[Start of section]

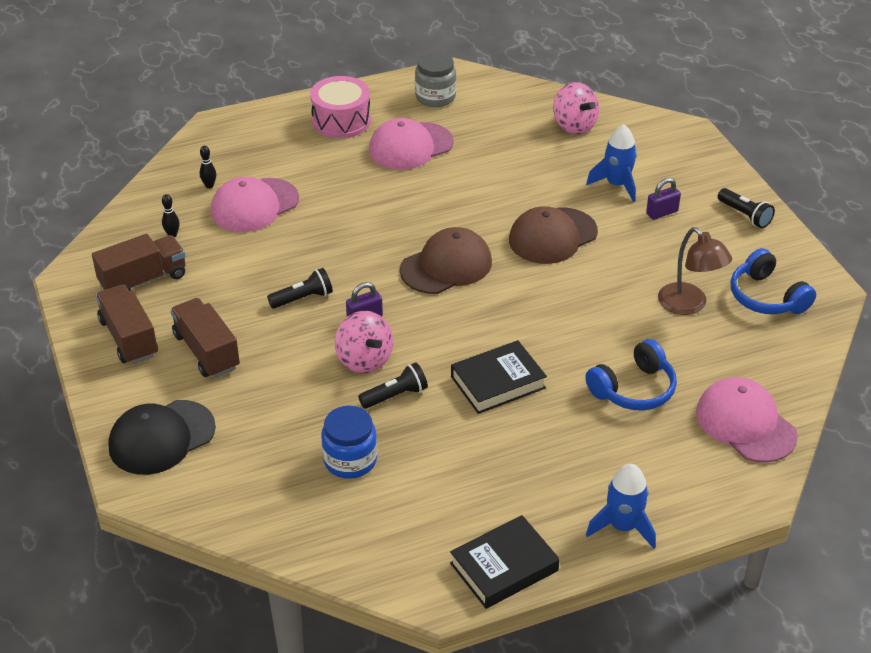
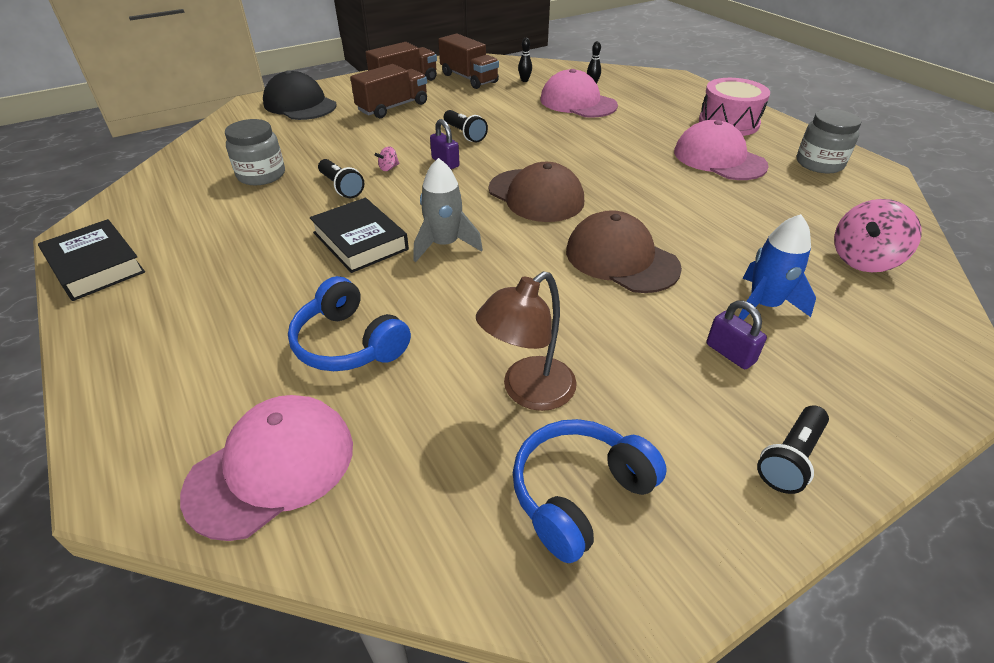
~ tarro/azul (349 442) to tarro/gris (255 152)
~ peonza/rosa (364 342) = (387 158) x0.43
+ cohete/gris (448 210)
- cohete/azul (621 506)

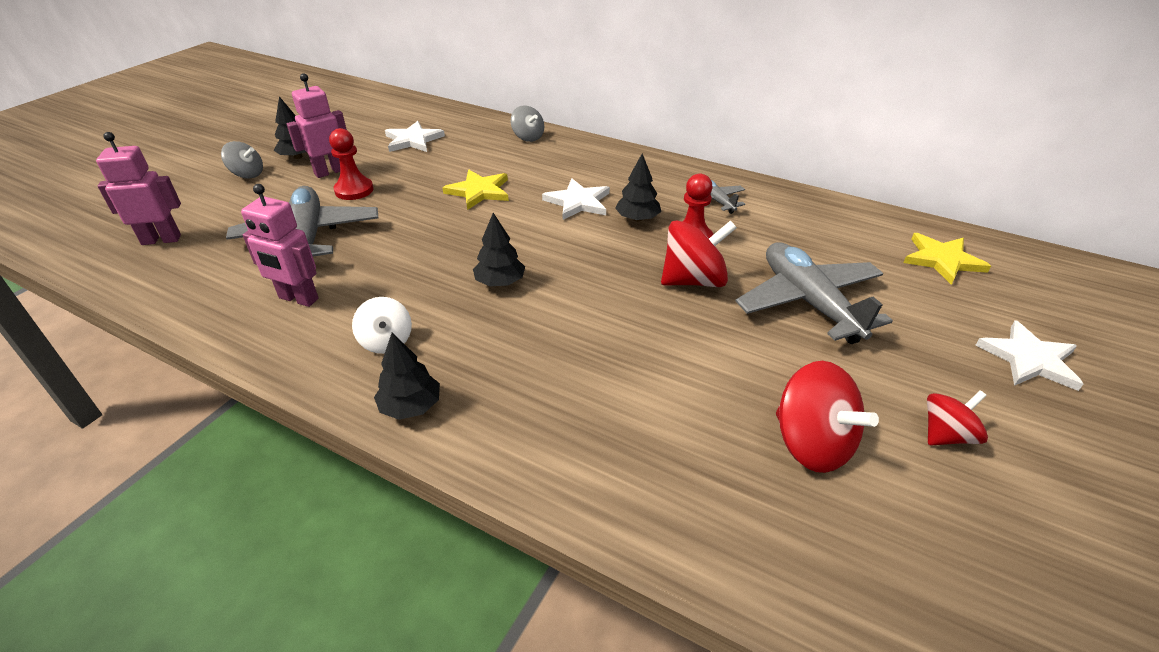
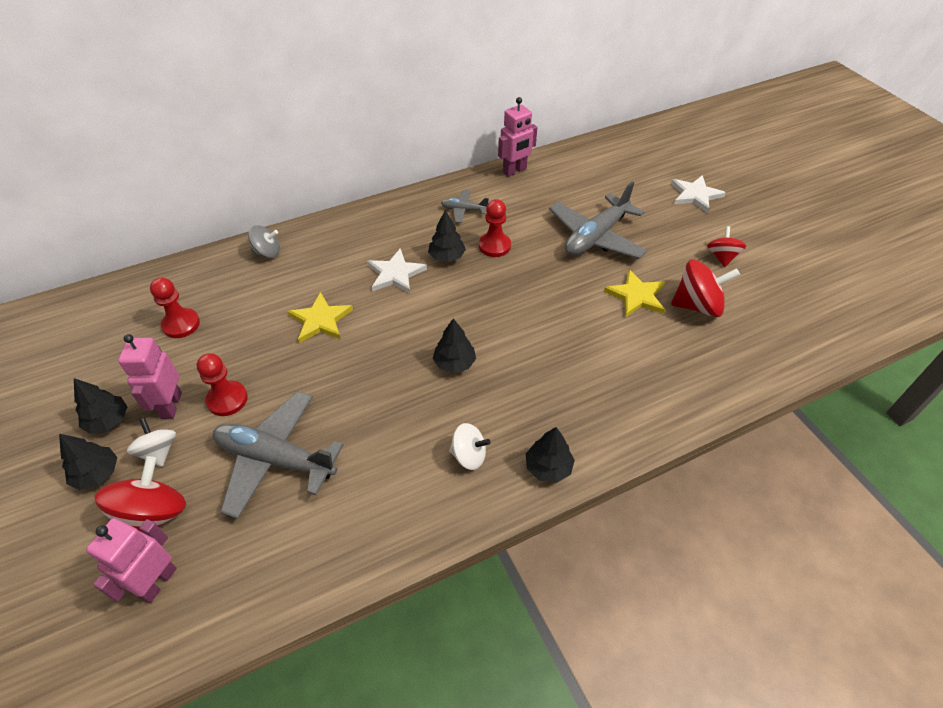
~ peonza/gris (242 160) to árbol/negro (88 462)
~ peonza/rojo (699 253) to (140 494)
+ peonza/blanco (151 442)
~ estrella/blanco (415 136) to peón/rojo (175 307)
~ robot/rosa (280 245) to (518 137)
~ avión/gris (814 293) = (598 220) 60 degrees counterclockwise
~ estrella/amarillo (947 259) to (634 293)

[End of section]
[Start of section]

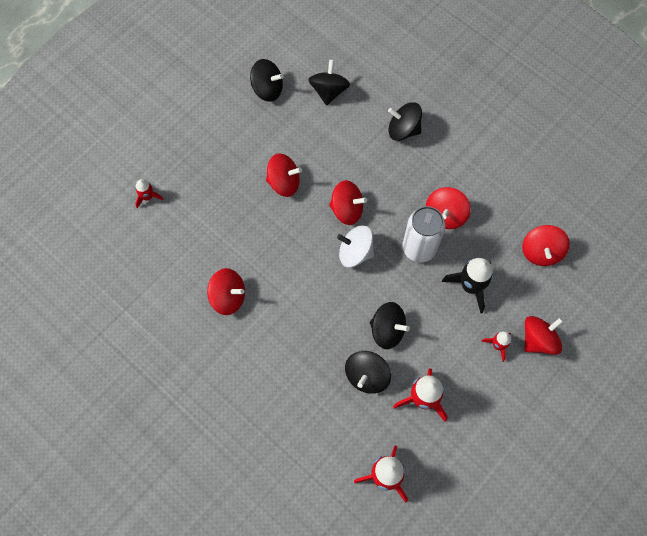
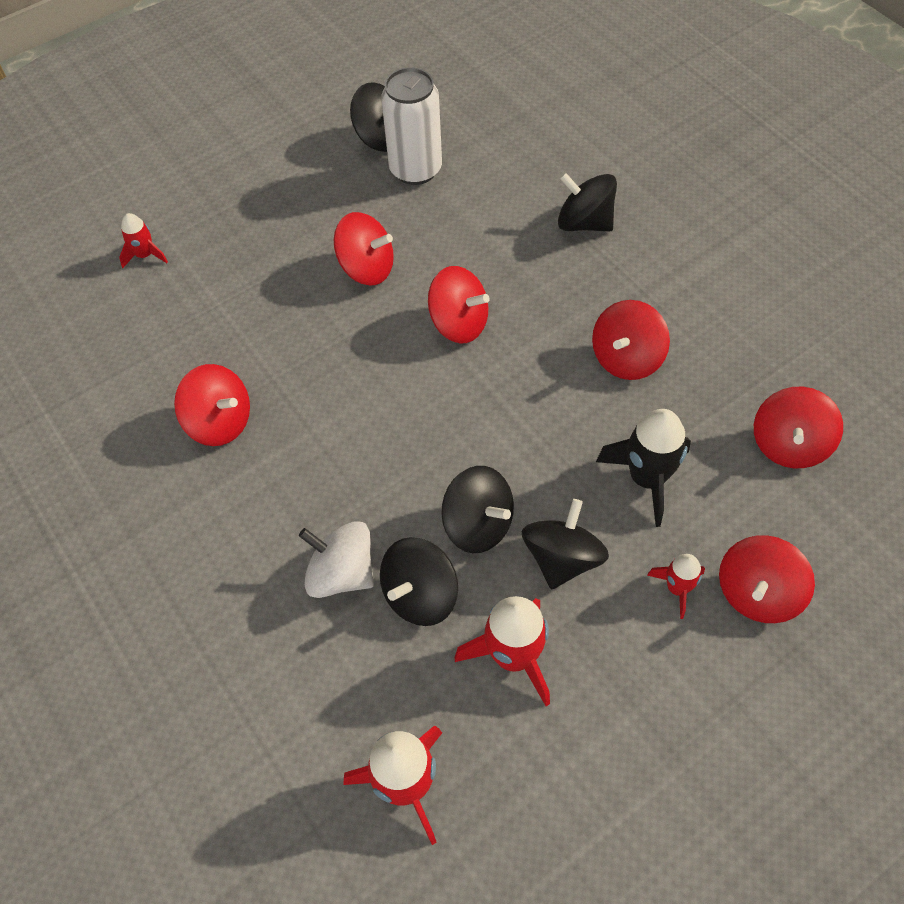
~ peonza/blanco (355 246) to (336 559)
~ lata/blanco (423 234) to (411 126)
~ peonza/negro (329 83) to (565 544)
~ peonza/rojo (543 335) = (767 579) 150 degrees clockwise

[End of section]

## Task prompt:
Looking at the data above, return every line from the one with "(387 158) x0.43" down to the one with "cohete/gris (448 210)", exactly and inclusively.

## Solution for this task:
~ peonza/rosa (364 342) = (387 158) x0.43
+ cohete/gris (448 210)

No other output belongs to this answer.